WORK INSTRUCTIONS
Rewrite the items below, changing each "matte blue shirt at center" to "matte navy shirt at center" and keeping everything else the same. Omit the pictures from your answer.

── MATERIAL TO PROCESS

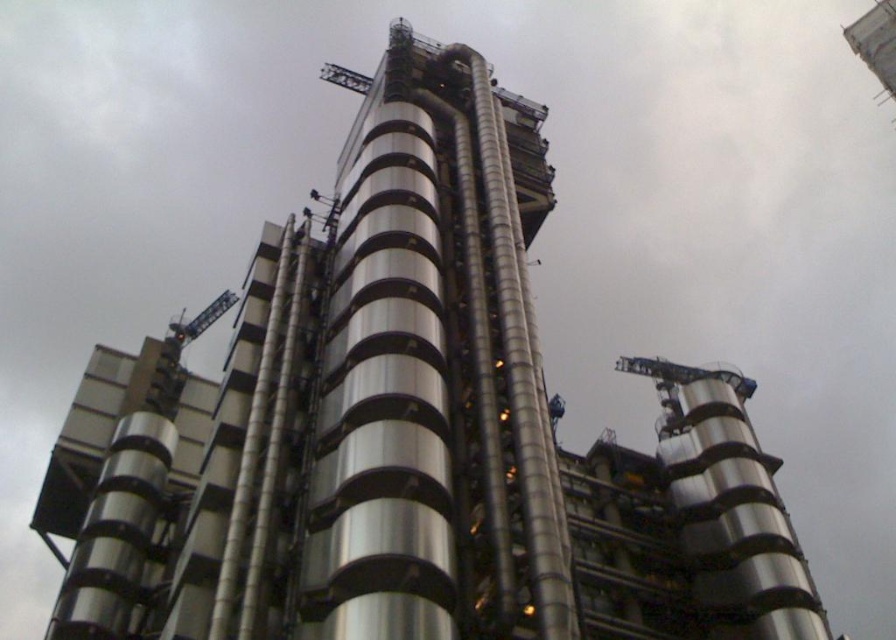
Between metallic silver tower at center and metallic gray crane at upper left, which one appears on the right side from the viewer's perspective?

From the viewer's perspective, metallic silver tower at center appears more on the right side.

Can you confirm if metallic silver tower at center is positioned above metallic gray crane at upper left?

Indeed, metallic silver tower at center is positioned over metallic gray crane at upper left.

This screenshot has width=896, height=640. Describe the element at coordinates (431, 380) in the screenshot. I see `metallic silver tower at center` at that location.

Identify the location of metallic silver tower at center. (431, 380).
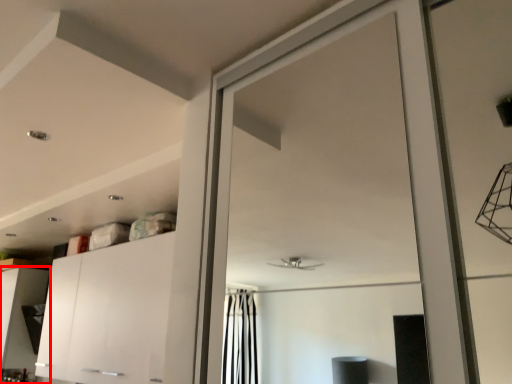
Question: From the image's perspective, where is cabinetry (annotated by the red box) located in relation to cabinetry in the image?

Choices:
 (A) below
 (B) above

Answer: (A)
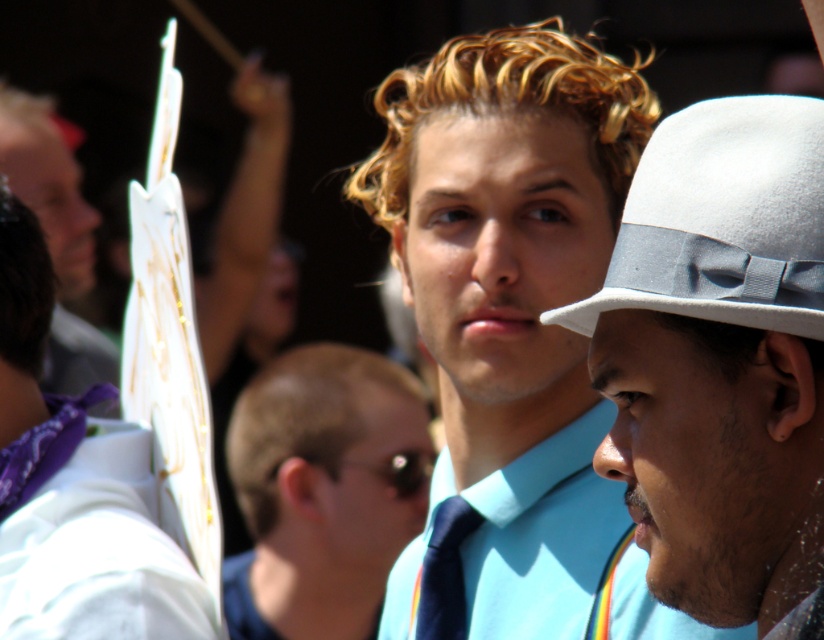
This screenshot has height=640, width=824. In order to click on matte blue shirt at center in this screenshot , I will do `click(516, 321)`.

Is point (542, 99) positioned behind point (62, 616)?

Yes.

Where is `matte blue shirt at center`? Image resolution: width=824 pixels, height=640 pixels. matte blue shirt at center is located at coordinates (516, 321).

From the picture: Between matte white sign at left and dark blue silk tie at center, which one is positioned lower?

dark blue silk tie at center is below.

At what (x,y) coordinates should I click in order to perform the action: click on matte white sign at left. Please return your answer as a coordinate pair (x, y). The width and height of the screenshot is (824, 640). Looking at the image, I should click on (48, 186).

Where is `matte white sign at left`? matte white sign at left is located at coordinates (48, 186).

Where is `matte white sign at left`? The width and height of the screenshot is (824, 640). matte white sign at left is located at coordinates (48, 186).

Does matte blue shirt at center appear on the left side of white felt fedora at upper center?

Yes, matte blue shirt at center is to the left of white felt fedora at upper center.

From the picture: Who is more distant from viewer, (x=602, y=186) or (x=698, y=134)?

Point (x=602, y=186)

Locate an element on the screen. The image size is (824, 640). matte blue shirt at center is located at coordinates (516, 321).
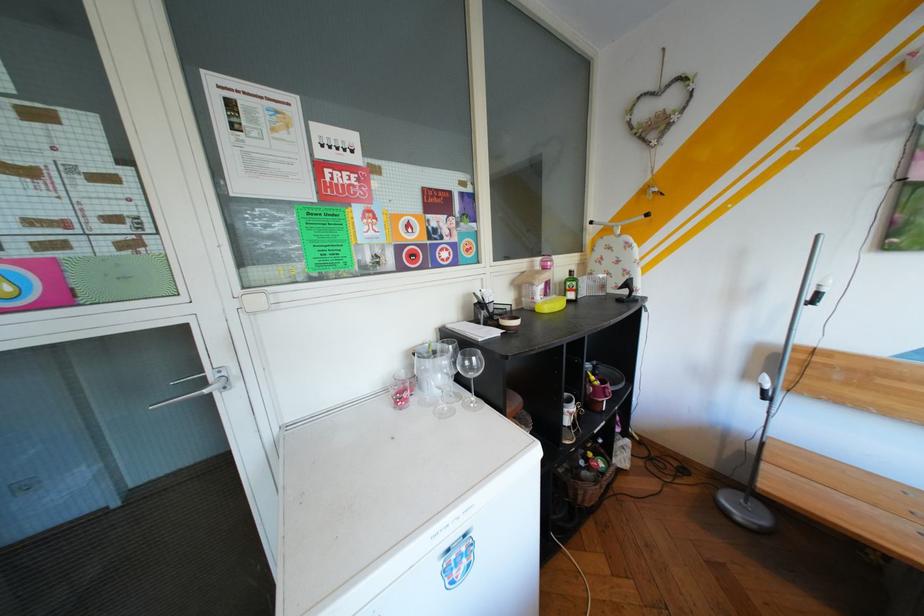
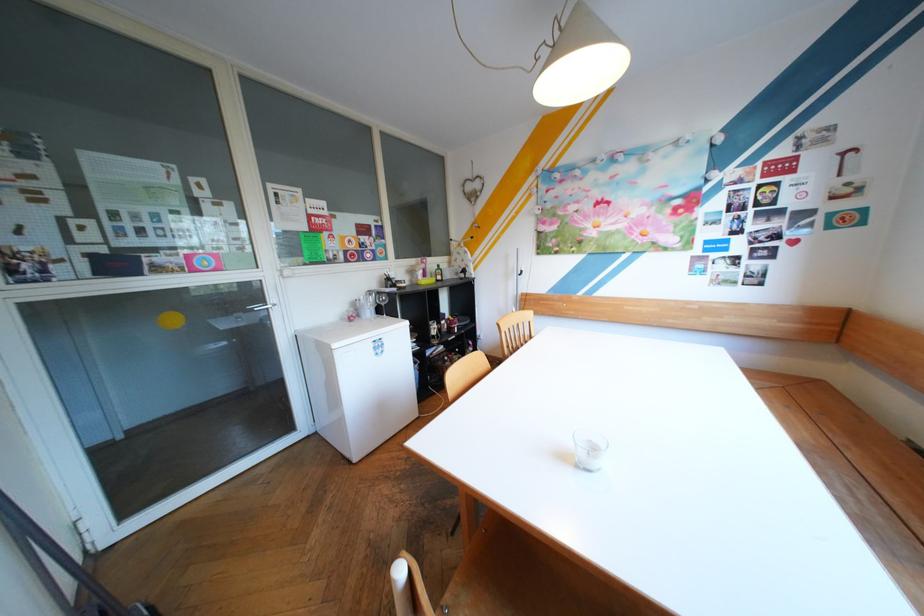
Find the pixel in the second image that matches (x=533, y=264) in the first image.

(426, 261)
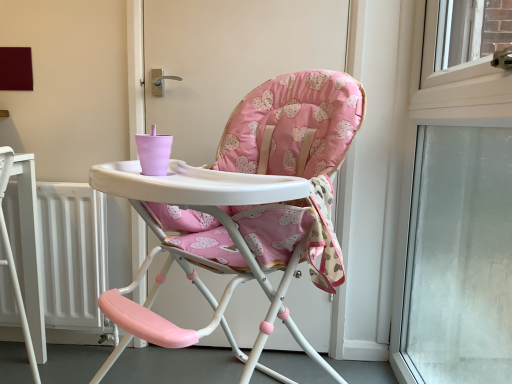
Question: From the image's perspective, is white matte radiator at lower left above transparent glass window at right?

Choices:
 (A) no
 (B) yes

Answer: (A)

Question: Is white matte radiator at lower left positioned with its back to transparent glass window at right?

Choices:
 (A) yes
 (B) no

Answer: (B)

Question: Is white matte radiator at lower left to the left of transparent glass window at right from the viewer's perspective?

Choices:
 (A) yes
 (B) no

Answer: (A)

Question: Is white matte radiator at lower left thinner than transparent glass window at right?

Choices:
 (A) no
 (B) yes

Answer: (B)

Question: Considering the relative positions of white matte radiator at lower left and transparent glass window at right in the image provided, is white matte radiator at lower left to the right of transparent glass window at right from the viewer's perspective?

Choices:
 (A) yes
 (B) no

Answer: (B)

Question: Choose the correct answer: Is pink fabric highchair at center inside transparent glass window at right or outside it?

Choices:
 (A) inside
 (B) outside

Answer: (B)

Question: Is point (346, 127) closer or farther from the camera than point (510, 288)?

Choices:
 (A) farther
 (B) closer

Answer: (B)

Question: Relative to transparent glass window at right, is pink fabric highchair at center in front or behind?

Choices:
 (A) behind
 (B) front

Answer: (A)

Question: From the image's perspective, is pink fabric highchair at center positioned above or below transparent glass window at right?

Choices:
 (A) above
 (B) below

Answer: (A)

Question: Is pink fabric highchair at center to the left or to the right of white matte radiator at lower left in the image?

Choices:
 (A) left
 (B) right

Answer: (B)

Question: Considering the positions of pink fabric highchair at center and white matte radiator at lower left in the image, is pink fabric highchair at center taller or shorter than white matte radiator at lower left?

Choices:
 (A) tall
 (B) short

Answer: (A)

Question: Would you say pink fabric highchair at center is inside or outside white matte radiator at lower left?

Choices:
 (A) outside
 (B) inside

Answer: (A)

Question: From the image's perspective, is pink fabric highchair at center located above or below white matte radiator at lower left?

Choices:
 (A) above
 (B) below

Answer: (A)

Question: Based on their sizes in the image, would you say transparent glass window at right is bigger or smaller than white matte radiator at lower left?

Choices:
 (A) small
 (B) big

Answer: (B)

Question: From a real-world perspective, relative to white matte radiator at lower left, is transparent glass window at right vertically above or below?

Choices:
 (A) below
 (B) above

Answer: (B)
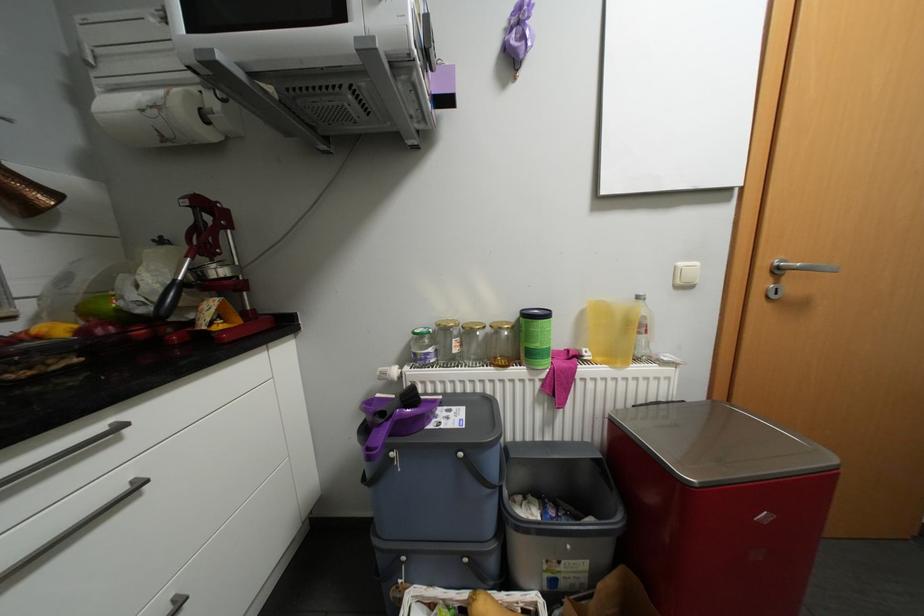
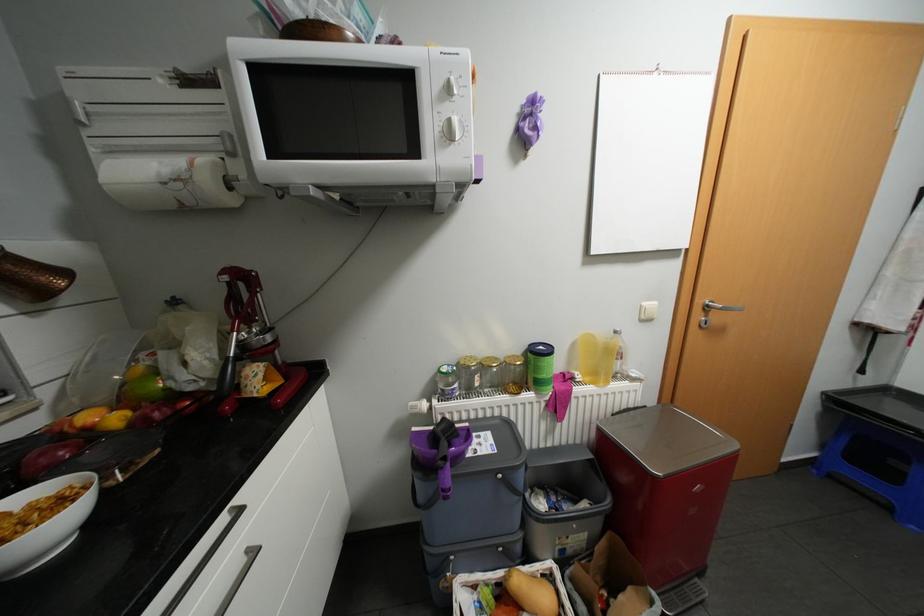
Find the pixel in the second image that matches point 216,134 in the first image.

(239, 199)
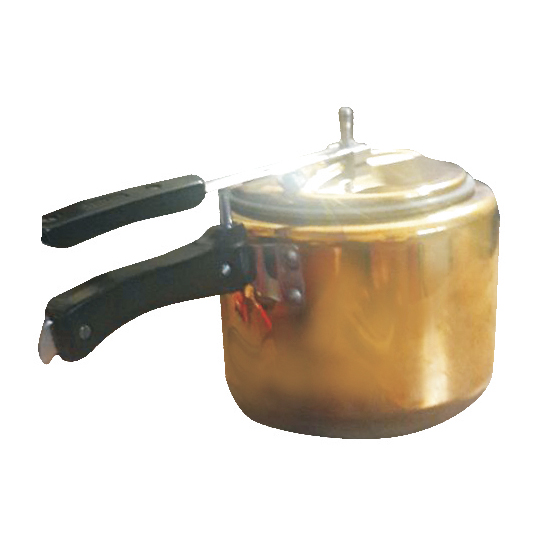
Image resolution: width=540 pixels, height=540 pixels. I want to click on the bottom of pot, so click(x=368, y=432).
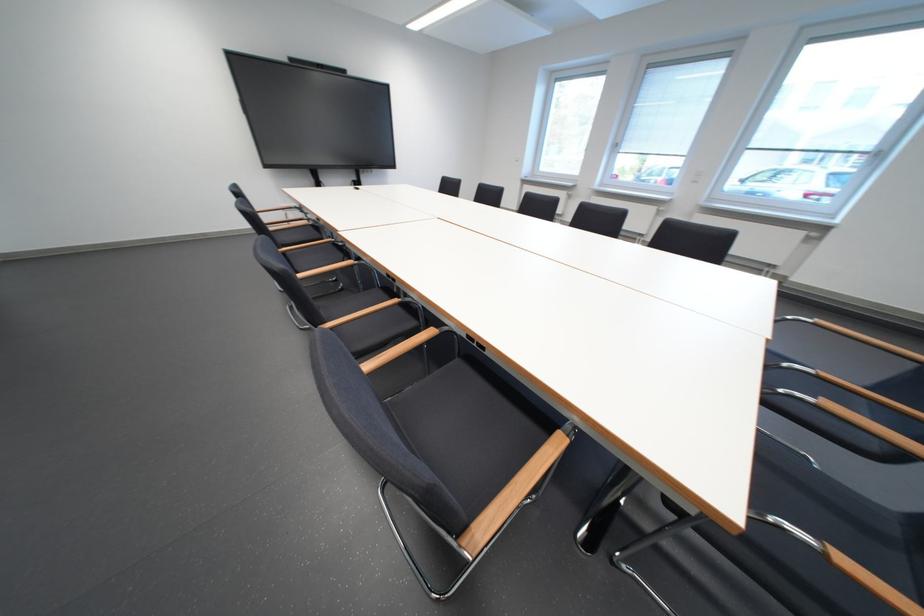
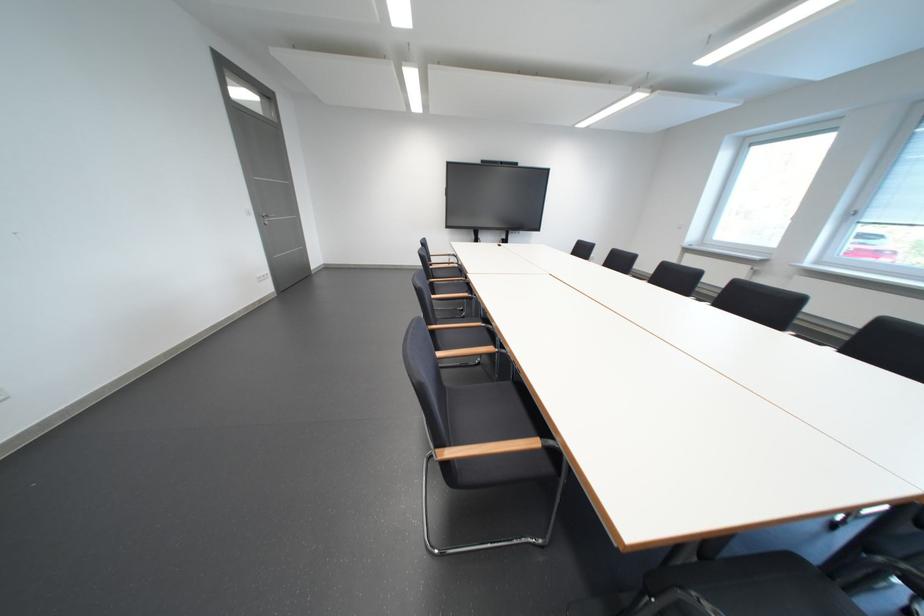
Question: The first image is from the beginning of the video and the second image is from the end. How did the camera likely rotate when shooting the video?

Choices:
 (A) Left
 (B) Right
 (C) Up
 (D) Down

Answer: (A)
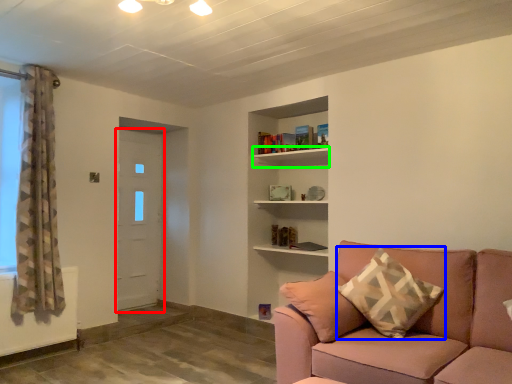
Question: Based on their relative distances, which object is nearer to door (highlighted by a red box)? Choose from pillow (highlighted by a blue box) and shelf (highlighted by a green box).

Choices:
 (A) pillow
 (B) shelf

Answer: (B)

────

EXERCISE RESULT
Between metallic silver tower at center and metallic gray crane at upper left, which one appears on the right side from the viewer's perspective?

From the viewer's perspective, metallic silver tower at center appears more on the right side.

Can you confirm if metallic silver tower at center is positioned above metallic gray crane at upper left?

Indeed, metallic silver tower at center is positioned over metallic gray crane at upper left.

This screenshot has width=896, height=640. Describe the element at coordinates (431, 380) in the screenshot. I see `metallic silver tower at center` at that location.

Identify the location of metallic silver tower at center. (431, 380).
Question: From the image's perspective, where is cabinetry (annotated by the red box) located in relation to cabinetry in the image?

Choices:
 (A) below
 (B) above

Answer: (A)
This screenshot has height=640, width=824. In order to click on matte navy shirt at center in this screenshot , I will do `click(516, 321)`.

Is point (542, 99) positioned behind point (62, 616)?

Yes.

Where is `matte navy shirt at center`? Image resolution: width=824 pixels, height=640 pixels. matte navy shirt at center is located at coordinates (516, 321).

From the picture: Between matte white sign at left and dark blue silk tie at center, which one is positioned lower?

dark blue silk tie at center is below.

At what (x,y) coordinates should I click in order to perform the action: click on matte white sign at left. Please return your answer as a coordinate pair (x, y). The width and height of the screenshot is (824, 640). Looking at the image, I should click on (48, 186).

Where is `matte white sign at left`? matte white sign at left is located at coordinates (48, 186).

Where is `matte white sign at left`? The width and height of the screenshot is (824, 640). matte white sign at left is located at coordinates (48, 186).

Does matte navy shirt at center appear on the left side of white felt fedora at upper center?

Yes, matte navy shirt at center is to the left of white felt fedora at upper center.

From the picture: Who is more distant from viewer, (x=602, y=186) or (x=698, y=134)?

Point (x=602, y=186)

Locate an element on the screen. The image size is (824, 640). matte navy shirt at center is located at coordinates (516, 321).
Find the pixel in the second image that matches (x=533, y=264) in the first image.

(426, 261)
Question: From the image's perspective, is white matte radiator at lower left above transparent glass window at right?

Choices:
 (A) no
 (B) yes

Answer: (A)

Question: Is white matte radiator at lower left positioned with its back to transparent glass window at right?

Choices:
 (A) yes
 (B) no

Answer: (B)

Question: Is white matte radiator at lower left to the left of transparent glass window at right from the viewer's perspective?

Choices:
 (A) yes
 (B) no

Answer: (A)

Question: Is white matte radiator at lower left thinner than transparent glass window at right?

Choices:
 (A) no
 (B) yes

Answer: (B)

Question: Considering the relative positions of white matte radiator at lower left and transparent glass window at right in the image provided, is white matte radiator at lower left to the right of transparent glass window at right from the viewer's perspective?

Choices:
 (A) yes
 (B) no

Answer: (B)

Question: Choose the correct answer: Is pink fabric highchair at center inside transparent glass window at right or outside it?

Choices:
 (A) inside
 (B) outside

Answer: (B)

Question: Is point (346, 127) closer or farther from the camera than point (510, 288)?

Choices:
 (A) farther
 (B) closer

Answer: (B)

Question: Relative to transparent glass window at right, is pink fabric highchair at center in front or behind?

Choices:
 (A) behind
 (B) front

Answer: (A)

Question: From the image's perspective, is pink fabric highchair at center positioned above or below transparent glass window at right?

Choices:
 (A) above
 (B) below

Answer: (A)

Question: Is pink fabric highchair at center to the left or to the right of white matte radiator at lower left in the image?

Choices:
 (A) left
 (B) right

Answer: (B)

Question: Considering the positions of pink fabric highchair at center and white matte radiator at lower left in the image, is pink fabric highchair at center taller or shorter than white matte radiator at lower left?

Choices:
 (A) tall
 (B) short

Answer: (A)

Question: Would you say pink fabric highchair at center is inside or outside white matte radiator at lower left?

Choices:
 (A) outside
 (B) inside

Answer: (A)

Question: From the image's perspective, is pink fabric highchair at center located above or below white matte radiator at lower left?

Choices:
 (A) above
 (B) below

Answer: (A)

Question: Based on their sizes in the image, would you say transparent glass window at right is bigger or smaller than white matte radiator at lower left?

Choices:
 (A) small
 (B) big

Answer: (B)

Question: From a real-world perspective, relative to white matte radiator at lower left, is transparent glass window at right vertically above or below?

Choices:
 (A) below
 (B) above

Answer: (B)
Find the pixel in the second image that matches point 216,134 in the first image.

(239, 199)
Image resolution: width=540 pixels, height=540 pixels. I want to click on the bottom of pot, so click(x=368, y=432).
Question: The first image is from the beginning of the video and the second image is from the end. How did the camera likely rotate when shooting the video?

Choices:
 (A) Left
 (B) Right
 (C) Up
 (D) Down

Answer: (A)
Question: Based on their relative distances, which object is nearer to door (highlighted by a red box)? Choose from pillow (highlighted by a blue box) and shelf (highlighted by a green box).

Choices:
 (A) pillow
 (B) shelf

Answer: (B)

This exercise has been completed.